**Task:** Reproduce the entries shown below only from the line with "Ledger 4: [722,464,804,529]" down to the line with "Ledger 4: [962,541,1054,615]", keeping both end lines and copying each one exactly.

····················

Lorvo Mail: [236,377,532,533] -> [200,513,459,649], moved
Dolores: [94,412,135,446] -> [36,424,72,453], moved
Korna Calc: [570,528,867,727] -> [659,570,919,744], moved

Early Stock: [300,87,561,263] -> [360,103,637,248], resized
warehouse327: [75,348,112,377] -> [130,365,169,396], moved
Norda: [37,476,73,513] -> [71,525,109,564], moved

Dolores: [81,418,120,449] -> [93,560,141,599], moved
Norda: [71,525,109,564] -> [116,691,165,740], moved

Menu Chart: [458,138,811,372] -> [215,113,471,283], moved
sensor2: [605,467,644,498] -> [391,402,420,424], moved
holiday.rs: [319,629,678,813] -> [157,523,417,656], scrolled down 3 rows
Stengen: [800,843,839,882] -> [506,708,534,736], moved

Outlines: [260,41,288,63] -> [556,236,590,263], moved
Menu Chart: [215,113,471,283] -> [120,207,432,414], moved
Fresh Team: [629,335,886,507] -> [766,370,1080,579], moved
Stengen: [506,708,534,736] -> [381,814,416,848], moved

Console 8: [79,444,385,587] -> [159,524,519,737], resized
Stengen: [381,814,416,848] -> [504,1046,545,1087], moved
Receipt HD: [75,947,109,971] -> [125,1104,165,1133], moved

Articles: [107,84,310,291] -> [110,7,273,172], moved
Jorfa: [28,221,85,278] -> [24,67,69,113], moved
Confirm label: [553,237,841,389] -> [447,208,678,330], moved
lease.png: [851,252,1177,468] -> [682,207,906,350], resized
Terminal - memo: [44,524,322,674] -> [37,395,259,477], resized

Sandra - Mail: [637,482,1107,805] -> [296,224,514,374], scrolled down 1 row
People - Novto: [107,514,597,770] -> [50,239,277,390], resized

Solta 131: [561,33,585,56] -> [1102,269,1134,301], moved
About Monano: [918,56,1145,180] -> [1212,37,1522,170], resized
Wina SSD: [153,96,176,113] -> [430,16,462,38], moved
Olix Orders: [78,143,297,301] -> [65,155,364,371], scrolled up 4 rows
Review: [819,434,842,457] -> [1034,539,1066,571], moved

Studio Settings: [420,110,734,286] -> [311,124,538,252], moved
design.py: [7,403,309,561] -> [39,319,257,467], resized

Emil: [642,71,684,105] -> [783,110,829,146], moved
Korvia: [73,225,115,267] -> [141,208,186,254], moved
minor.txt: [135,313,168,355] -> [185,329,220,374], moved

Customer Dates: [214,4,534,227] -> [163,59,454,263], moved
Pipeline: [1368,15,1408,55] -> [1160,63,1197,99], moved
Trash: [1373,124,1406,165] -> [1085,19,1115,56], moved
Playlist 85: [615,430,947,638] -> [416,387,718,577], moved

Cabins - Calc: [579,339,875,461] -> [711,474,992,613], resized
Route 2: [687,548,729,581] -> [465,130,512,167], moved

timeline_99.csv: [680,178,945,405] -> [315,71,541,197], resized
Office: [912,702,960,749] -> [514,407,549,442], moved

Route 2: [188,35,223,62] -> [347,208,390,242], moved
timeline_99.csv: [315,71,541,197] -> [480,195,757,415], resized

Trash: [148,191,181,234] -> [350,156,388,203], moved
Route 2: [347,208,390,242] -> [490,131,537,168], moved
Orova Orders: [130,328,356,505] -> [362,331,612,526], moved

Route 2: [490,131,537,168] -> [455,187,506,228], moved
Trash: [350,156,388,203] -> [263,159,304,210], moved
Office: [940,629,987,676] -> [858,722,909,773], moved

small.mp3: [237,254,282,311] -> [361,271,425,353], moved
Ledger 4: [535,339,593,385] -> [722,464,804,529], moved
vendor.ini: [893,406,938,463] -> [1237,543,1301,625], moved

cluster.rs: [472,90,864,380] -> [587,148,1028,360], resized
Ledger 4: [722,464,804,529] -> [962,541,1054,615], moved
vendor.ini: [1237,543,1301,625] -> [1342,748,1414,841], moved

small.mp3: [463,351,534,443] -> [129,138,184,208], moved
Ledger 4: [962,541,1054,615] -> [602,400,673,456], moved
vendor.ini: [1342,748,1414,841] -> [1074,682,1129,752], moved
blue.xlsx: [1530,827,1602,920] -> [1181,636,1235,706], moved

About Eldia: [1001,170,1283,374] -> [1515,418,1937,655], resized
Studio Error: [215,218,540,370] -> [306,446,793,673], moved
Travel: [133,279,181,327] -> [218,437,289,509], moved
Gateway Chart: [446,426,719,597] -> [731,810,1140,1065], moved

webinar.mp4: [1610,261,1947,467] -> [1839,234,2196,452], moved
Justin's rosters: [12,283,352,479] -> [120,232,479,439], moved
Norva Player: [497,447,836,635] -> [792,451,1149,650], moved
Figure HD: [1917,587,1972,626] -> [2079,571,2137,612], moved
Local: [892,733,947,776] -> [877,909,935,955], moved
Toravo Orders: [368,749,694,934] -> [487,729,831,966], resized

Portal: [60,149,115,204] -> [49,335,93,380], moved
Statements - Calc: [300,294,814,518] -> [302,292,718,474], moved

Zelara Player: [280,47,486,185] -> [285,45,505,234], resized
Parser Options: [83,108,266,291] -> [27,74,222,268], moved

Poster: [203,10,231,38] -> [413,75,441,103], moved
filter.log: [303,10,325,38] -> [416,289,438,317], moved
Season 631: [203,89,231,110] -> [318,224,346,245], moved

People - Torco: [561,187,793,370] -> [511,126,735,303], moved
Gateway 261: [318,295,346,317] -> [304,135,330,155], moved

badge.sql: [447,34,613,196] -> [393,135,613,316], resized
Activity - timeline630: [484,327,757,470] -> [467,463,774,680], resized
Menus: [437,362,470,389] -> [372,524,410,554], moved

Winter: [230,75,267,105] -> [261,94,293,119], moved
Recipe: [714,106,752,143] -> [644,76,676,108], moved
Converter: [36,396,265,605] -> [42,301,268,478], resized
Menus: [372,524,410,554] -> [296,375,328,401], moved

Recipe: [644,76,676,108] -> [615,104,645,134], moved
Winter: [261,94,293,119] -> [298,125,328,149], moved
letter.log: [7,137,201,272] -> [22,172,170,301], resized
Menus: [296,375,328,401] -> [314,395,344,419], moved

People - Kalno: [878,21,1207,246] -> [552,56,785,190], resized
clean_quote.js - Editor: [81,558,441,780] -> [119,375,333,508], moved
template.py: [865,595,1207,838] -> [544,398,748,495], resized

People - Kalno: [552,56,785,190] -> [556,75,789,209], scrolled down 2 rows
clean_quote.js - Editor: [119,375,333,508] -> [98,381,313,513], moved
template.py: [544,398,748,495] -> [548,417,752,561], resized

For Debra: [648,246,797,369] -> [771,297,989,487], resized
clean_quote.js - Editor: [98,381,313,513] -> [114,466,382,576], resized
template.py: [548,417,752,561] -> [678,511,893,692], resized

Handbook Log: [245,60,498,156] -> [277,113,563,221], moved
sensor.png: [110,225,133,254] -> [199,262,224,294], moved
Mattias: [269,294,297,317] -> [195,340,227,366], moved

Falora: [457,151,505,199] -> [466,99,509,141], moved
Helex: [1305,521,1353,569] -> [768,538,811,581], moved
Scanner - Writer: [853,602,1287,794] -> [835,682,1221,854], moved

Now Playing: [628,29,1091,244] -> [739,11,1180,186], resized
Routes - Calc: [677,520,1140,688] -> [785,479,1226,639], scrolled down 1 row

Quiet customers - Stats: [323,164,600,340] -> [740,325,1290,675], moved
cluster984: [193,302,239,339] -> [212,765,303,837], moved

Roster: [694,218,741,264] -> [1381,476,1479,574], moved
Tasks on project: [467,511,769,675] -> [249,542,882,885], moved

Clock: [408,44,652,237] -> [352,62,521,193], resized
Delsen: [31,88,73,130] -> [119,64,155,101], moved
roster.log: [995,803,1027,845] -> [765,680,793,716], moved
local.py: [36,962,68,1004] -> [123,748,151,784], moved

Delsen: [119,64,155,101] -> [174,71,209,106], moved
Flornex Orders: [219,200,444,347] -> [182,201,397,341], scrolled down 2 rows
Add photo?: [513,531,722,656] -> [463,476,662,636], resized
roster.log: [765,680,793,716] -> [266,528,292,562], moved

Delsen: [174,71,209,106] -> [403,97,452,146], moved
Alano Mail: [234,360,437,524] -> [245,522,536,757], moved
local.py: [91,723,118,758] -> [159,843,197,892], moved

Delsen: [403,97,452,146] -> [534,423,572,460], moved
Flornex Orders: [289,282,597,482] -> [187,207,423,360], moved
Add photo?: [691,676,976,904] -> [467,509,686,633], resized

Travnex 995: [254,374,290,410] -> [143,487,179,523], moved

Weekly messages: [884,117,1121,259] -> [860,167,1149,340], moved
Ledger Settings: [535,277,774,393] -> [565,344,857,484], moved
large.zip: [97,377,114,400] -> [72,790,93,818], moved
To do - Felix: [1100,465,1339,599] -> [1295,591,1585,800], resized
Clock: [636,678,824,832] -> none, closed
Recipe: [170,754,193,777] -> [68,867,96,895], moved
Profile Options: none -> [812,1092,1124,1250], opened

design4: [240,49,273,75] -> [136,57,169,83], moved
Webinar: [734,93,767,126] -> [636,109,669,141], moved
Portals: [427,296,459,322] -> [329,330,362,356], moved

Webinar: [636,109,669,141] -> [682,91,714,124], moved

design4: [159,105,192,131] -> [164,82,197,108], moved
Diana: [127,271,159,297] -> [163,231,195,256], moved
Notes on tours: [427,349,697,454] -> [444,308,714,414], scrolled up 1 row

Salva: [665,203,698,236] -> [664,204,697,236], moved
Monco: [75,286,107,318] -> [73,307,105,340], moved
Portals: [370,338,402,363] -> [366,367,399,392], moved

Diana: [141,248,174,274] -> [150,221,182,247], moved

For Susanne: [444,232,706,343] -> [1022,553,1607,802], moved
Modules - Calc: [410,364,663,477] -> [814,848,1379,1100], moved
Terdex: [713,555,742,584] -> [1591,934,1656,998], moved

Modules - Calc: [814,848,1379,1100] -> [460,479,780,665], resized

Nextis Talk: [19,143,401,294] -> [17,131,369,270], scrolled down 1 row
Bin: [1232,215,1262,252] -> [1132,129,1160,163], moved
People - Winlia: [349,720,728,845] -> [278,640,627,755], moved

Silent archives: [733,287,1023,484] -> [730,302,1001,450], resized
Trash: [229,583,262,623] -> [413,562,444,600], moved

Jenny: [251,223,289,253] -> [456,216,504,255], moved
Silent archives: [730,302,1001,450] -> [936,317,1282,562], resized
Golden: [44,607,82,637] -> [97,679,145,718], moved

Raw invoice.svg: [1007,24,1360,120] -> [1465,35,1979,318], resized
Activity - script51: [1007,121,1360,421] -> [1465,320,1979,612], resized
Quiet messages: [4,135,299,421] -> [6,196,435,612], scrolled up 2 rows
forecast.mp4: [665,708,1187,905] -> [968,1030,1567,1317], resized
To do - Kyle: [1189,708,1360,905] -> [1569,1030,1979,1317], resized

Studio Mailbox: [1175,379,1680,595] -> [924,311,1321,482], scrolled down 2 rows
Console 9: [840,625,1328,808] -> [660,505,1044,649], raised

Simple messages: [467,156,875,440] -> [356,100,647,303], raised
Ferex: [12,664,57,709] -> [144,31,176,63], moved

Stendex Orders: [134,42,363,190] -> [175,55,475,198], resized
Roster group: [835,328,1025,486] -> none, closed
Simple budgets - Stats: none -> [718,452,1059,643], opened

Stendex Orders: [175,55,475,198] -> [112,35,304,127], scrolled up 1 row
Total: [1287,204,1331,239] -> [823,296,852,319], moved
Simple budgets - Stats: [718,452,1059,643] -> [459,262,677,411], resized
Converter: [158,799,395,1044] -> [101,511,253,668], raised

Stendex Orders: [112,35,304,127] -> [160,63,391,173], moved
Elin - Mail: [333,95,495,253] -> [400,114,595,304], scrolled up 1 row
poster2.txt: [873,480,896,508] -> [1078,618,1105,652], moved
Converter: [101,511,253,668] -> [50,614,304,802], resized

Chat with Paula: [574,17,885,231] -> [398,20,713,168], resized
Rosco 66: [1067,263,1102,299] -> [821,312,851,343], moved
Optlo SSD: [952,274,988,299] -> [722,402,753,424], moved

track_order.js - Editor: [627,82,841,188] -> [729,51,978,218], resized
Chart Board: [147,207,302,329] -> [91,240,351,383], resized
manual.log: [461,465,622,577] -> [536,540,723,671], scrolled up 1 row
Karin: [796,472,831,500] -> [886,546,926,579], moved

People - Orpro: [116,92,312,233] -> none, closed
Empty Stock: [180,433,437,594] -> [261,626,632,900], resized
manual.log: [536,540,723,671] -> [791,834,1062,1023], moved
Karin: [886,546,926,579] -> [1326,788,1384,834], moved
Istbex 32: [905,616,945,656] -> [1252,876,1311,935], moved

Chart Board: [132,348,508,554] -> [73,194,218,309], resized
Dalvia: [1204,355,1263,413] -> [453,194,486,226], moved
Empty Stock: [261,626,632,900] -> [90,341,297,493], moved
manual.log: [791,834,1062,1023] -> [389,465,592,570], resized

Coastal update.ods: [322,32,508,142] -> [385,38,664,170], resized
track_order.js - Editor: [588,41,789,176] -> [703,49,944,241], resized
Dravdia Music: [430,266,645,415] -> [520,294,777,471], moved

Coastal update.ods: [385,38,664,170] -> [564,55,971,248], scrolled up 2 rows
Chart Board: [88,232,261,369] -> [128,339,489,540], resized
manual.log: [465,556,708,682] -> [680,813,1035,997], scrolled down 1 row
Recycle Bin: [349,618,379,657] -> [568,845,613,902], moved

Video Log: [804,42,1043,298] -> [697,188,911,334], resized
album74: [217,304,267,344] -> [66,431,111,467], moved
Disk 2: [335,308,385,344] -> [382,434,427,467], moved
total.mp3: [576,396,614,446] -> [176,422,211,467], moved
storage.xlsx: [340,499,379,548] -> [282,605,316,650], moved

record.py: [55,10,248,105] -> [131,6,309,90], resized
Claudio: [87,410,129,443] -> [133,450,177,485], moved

····················

**Solution:**
Ledger 4: [722,464,804,529] -> [962,541,1054,615], moved
vendor.ini: [1237,543,1301,625] -> [1342,748,1414,841], moved

small.mp3: [463,351,534,443] -> [129,138,184,208], moved
Ledger 4: [962,541,1054,615] -> [602,400,673,456], moved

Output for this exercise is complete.